### WHAT TO PRODUCE
Before returning the data, strip out the pictures and keep everything else exactly the same.

### THE INPUT
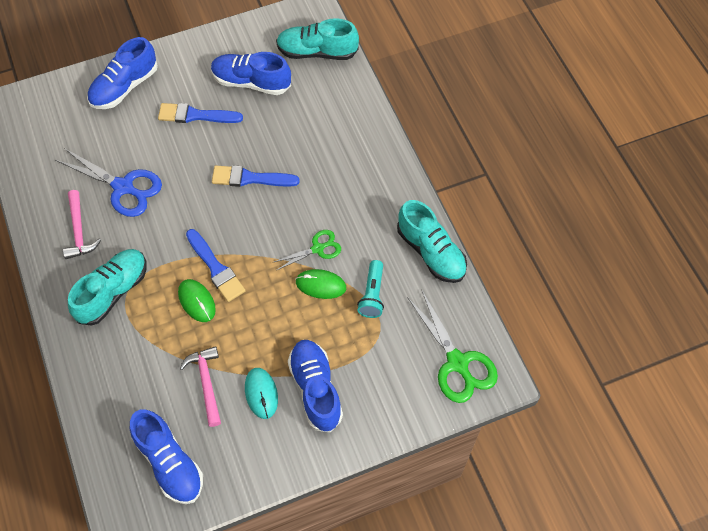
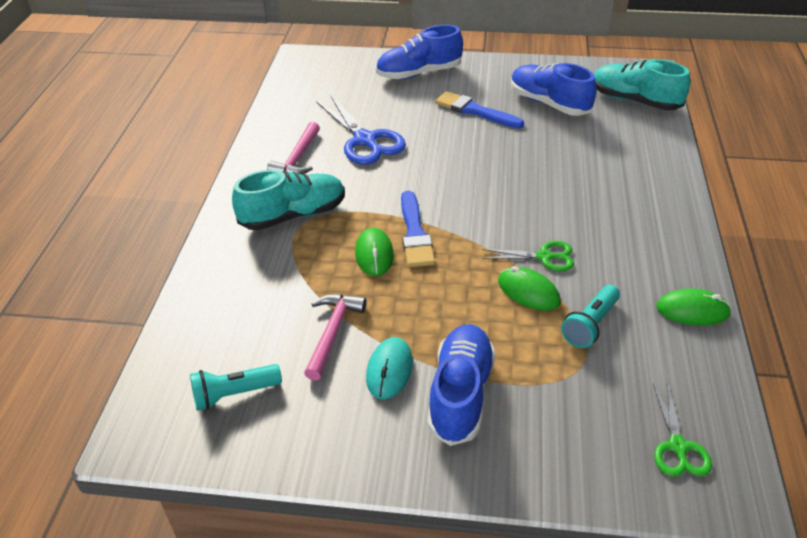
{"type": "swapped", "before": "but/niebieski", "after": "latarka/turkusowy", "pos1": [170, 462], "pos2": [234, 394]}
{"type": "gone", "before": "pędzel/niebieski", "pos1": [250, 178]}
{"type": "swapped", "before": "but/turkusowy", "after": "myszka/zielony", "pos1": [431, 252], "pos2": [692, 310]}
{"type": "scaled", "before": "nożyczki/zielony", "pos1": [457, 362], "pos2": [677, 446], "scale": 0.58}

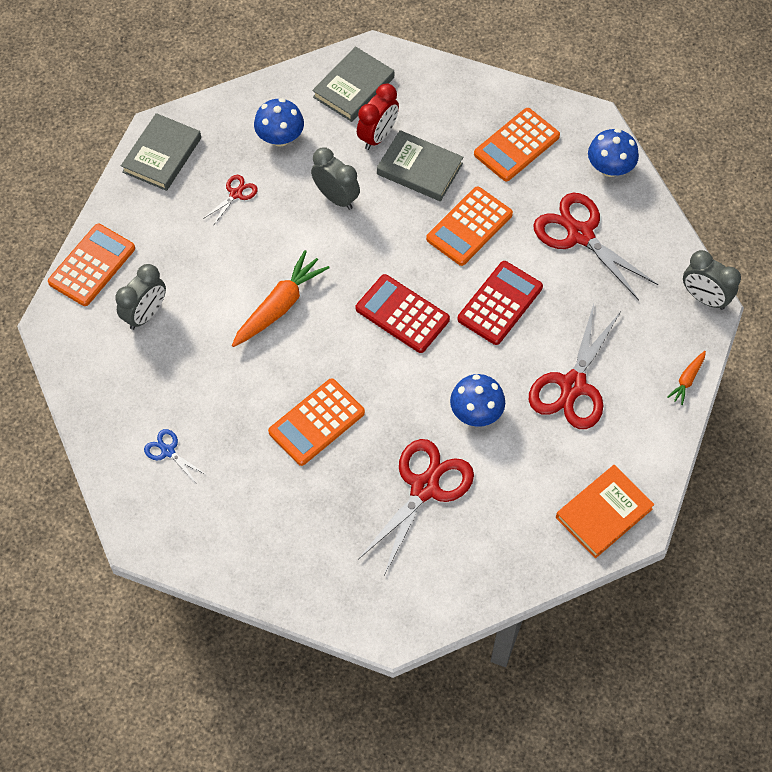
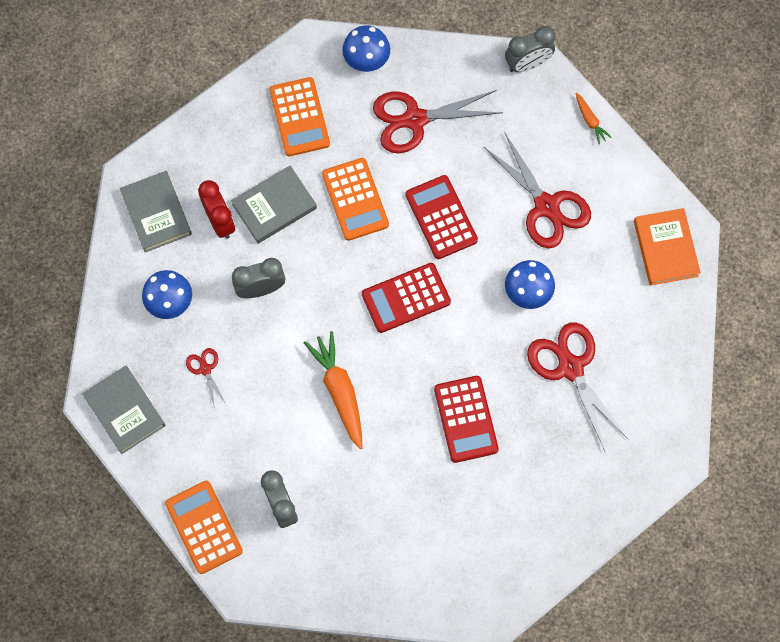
{"type": "gone", "before": "nożyczki/niebieski", "pos1": [168, 451]}
{"type": "repainted", "before": "kalkulator/pomarańczowy", "after": "kalkulator/czerwony", "pos1": [316, 422], "pos2": [465, 419]}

### PROBLEM SOLUTION
{"type": "swapped", "before": "but/niebieski", "after": "latarka/turkusowy", "pos1": [170, 462], "pos2": [234, 394]}
{"type": "gone", "before": "pędzel/niebieski", "pos1": [250, 178]}
{"type": "swapped", "before": "but/turkusowy", "after": "myszka/zielony", "pos1": [431, 252], "pos2": [692, 310]}
{"type": "scaled", "before": "nożyczki/zielony", "pos1": [457, 362], "pos2": [677, 446], "scale": 0.58}

{"type": "gone", "before": "nożyczki/niebieski", "pos1": [168, 451]}
{"type": "repainted", "before": "kalkulator/pomarańczowy", "after": "kalkulator/czerwony", "pos1": [316, 422], "pos2": [465, 419]}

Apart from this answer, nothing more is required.